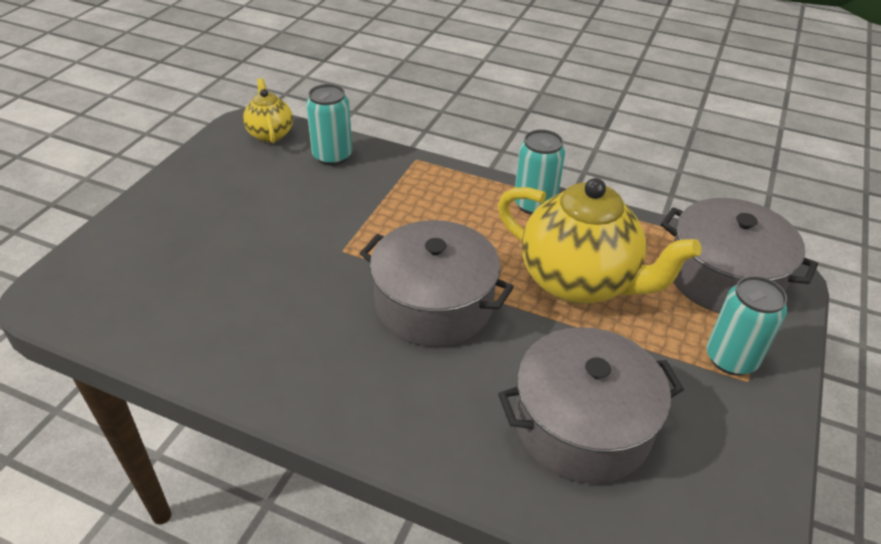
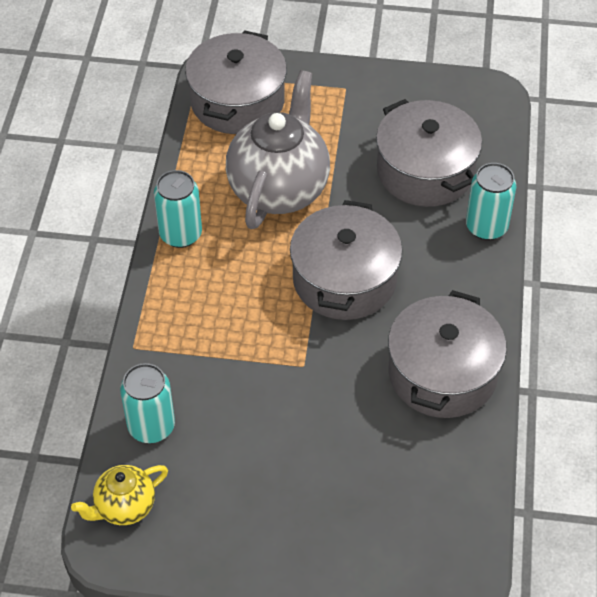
camera: 105 degrees left, 10 degrees up
yellow teapot [498,178,701,304] -> grey teapot [226,70,330,229]
turquoise can [706,276,787,375] -> turquoise can moved to [466,163,516,240]
none -> grey pot [388,290,507,418]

· · · ·

## [PROBLEM TO SOLVE]
Take the line holding "turquoise can [706,276,787,375]" and all lines after it through the end of the data, and set them down exactly.

## [WRITTEN RESPONSE]
turquoise can [706,276,787,375] -> turquoise can moved to [466,163,516,240]
none -> grey pot [388,290,507,418]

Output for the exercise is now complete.